Starting from the line that contains "blue shoe [510,87,569,124]", output every remaining line of the records below exactly as it appears, that line and the last one included.

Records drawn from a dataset
"""
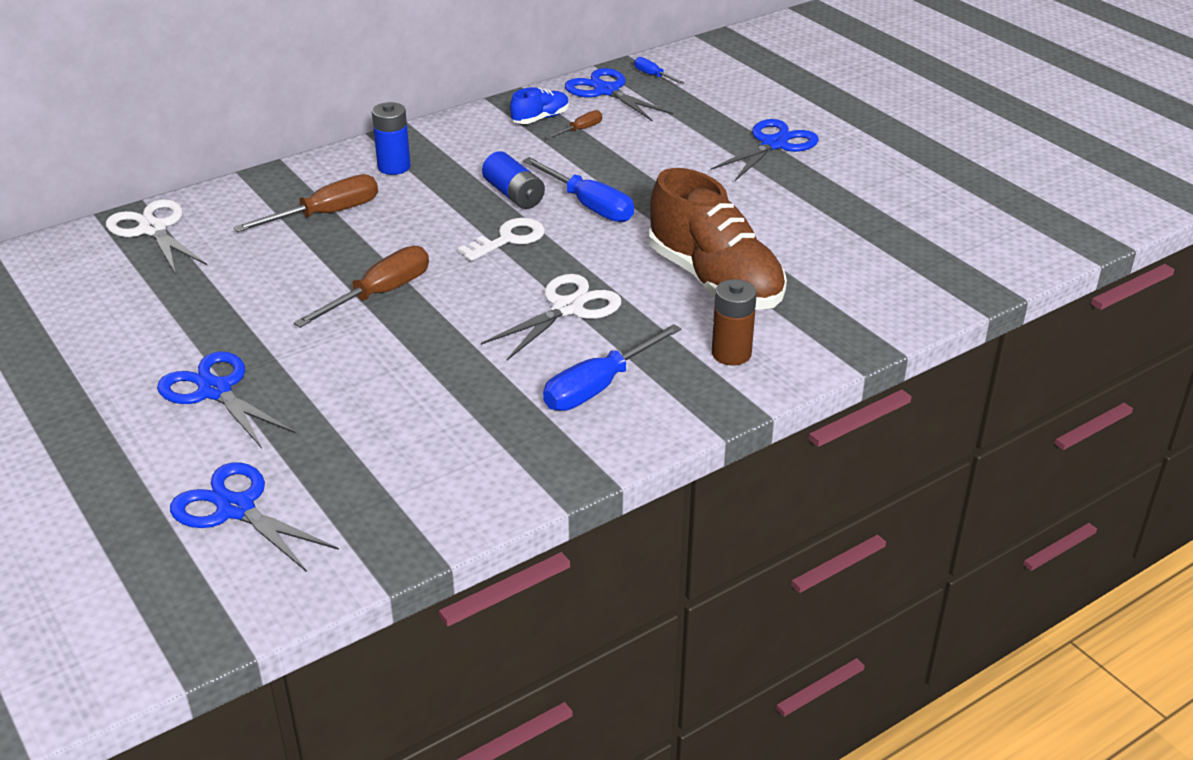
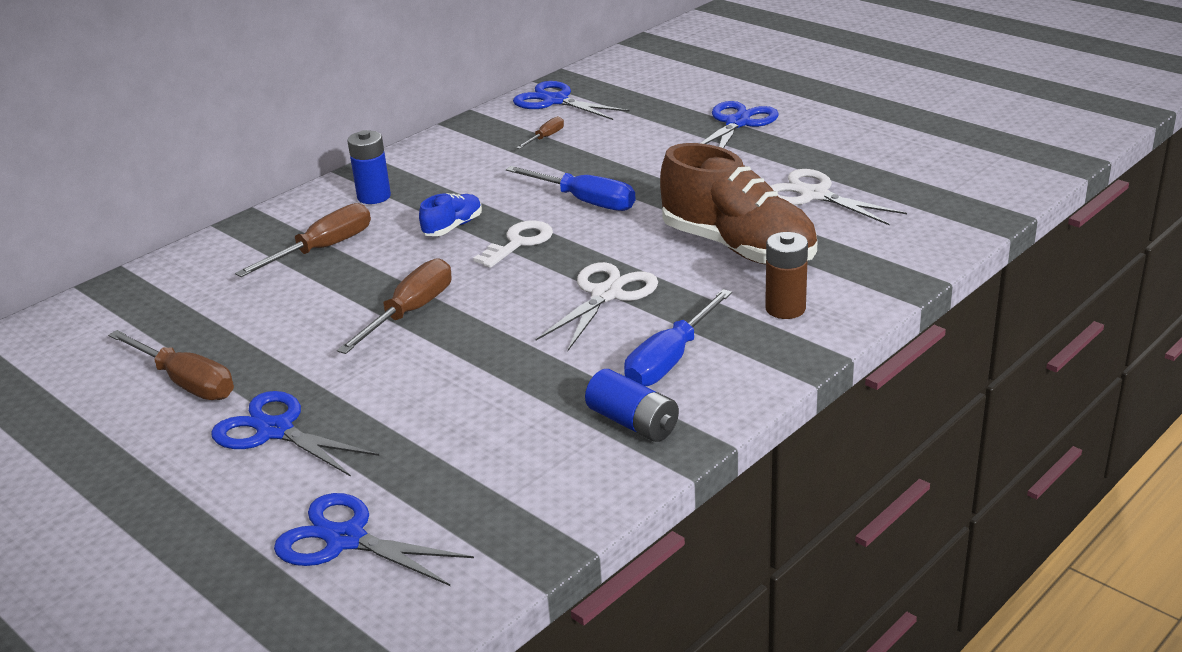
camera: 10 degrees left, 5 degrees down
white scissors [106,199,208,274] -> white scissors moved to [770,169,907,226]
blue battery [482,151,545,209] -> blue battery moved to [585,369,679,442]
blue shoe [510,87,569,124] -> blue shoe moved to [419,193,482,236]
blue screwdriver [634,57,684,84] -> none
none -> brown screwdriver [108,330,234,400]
"""
> _RESPONSE FOR THIS EXERCISE_:
blue shoe [510,87,569,124] -> blue shoe moved to [419,193,482,236]
blue screwdriver [634,57,684,84] -> none
none -> brown screwdriver [108,330,234,400]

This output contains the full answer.